_WHAT YOU ARE ASKED TO DO:_ Take the material below and output exactly the run of lines from the one containing "C206: none -> 68nF (GND, W10)" down to the one containing "U202 pin in+: -15V -> GND", with both included.
*** TASK INPUTS ***
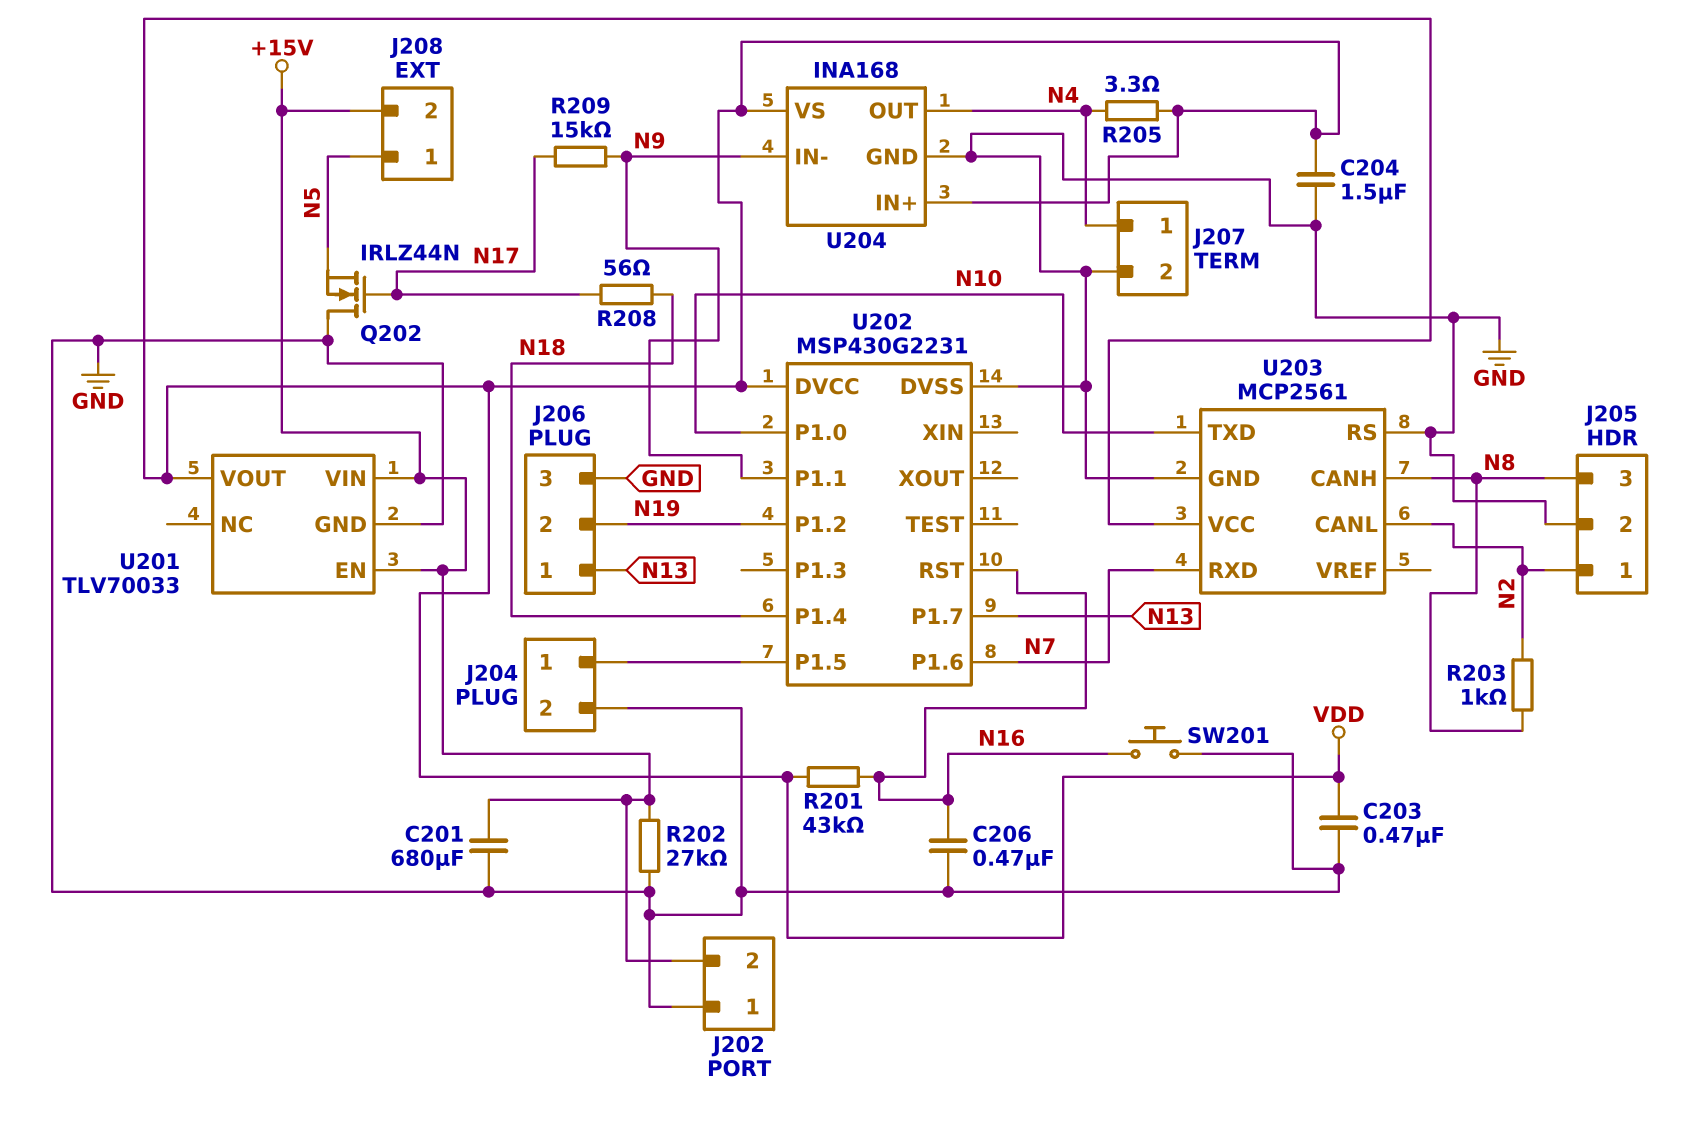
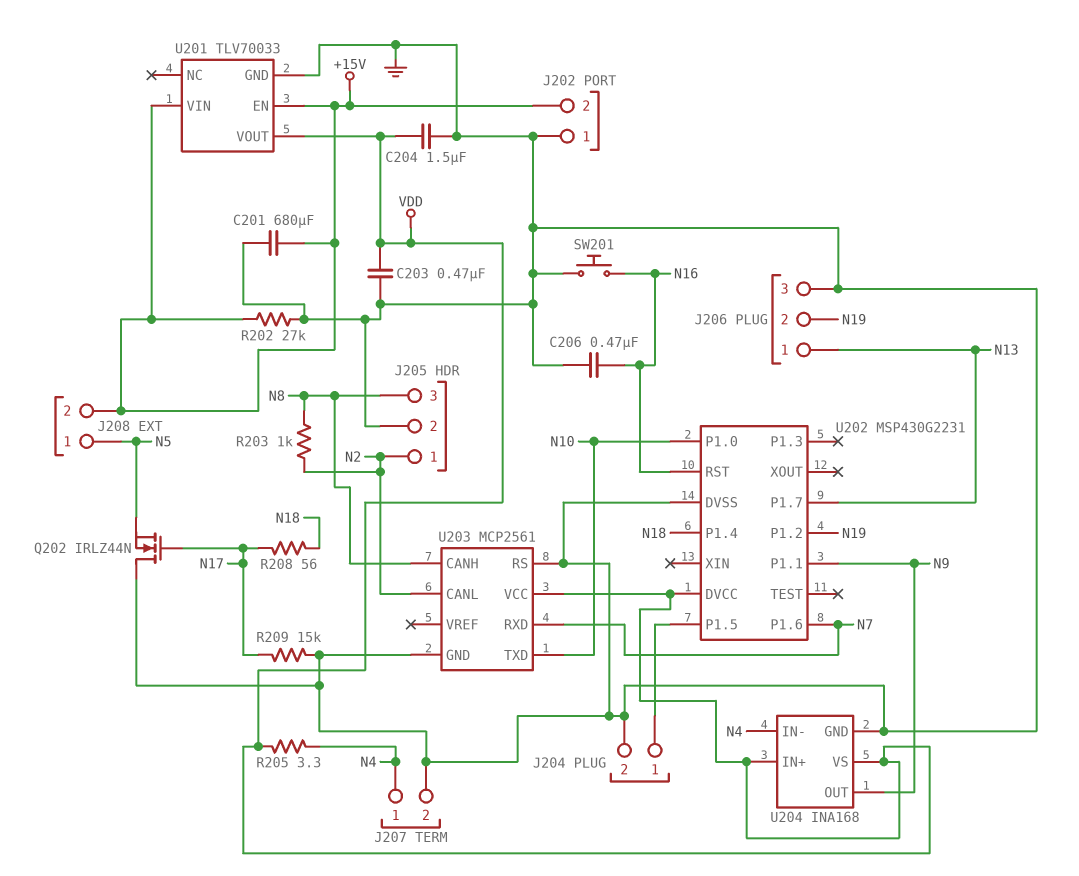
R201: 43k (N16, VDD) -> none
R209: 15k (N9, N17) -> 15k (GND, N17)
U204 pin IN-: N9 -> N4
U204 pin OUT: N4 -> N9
***
*** TASK INPUTS ***
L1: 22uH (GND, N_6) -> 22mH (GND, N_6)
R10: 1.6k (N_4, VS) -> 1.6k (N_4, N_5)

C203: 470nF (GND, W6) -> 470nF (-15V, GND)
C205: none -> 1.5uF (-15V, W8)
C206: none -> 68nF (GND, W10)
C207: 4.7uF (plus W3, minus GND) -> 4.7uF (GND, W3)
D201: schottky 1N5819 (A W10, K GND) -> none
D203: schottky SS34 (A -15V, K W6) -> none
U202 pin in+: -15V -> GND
***
_EXERCISE RESPONSE:_
C206: none -> 68nF (GND, W10)
C207: 4.7uF (plus W3, minus GND) -> 4.7uF (GND, W3)
D201: schottky 1N5819 (A W10, K GND) -> none
D203: schottky SS34 (A -15V, K W6) -> none
U202 pin in+: -15V -> GND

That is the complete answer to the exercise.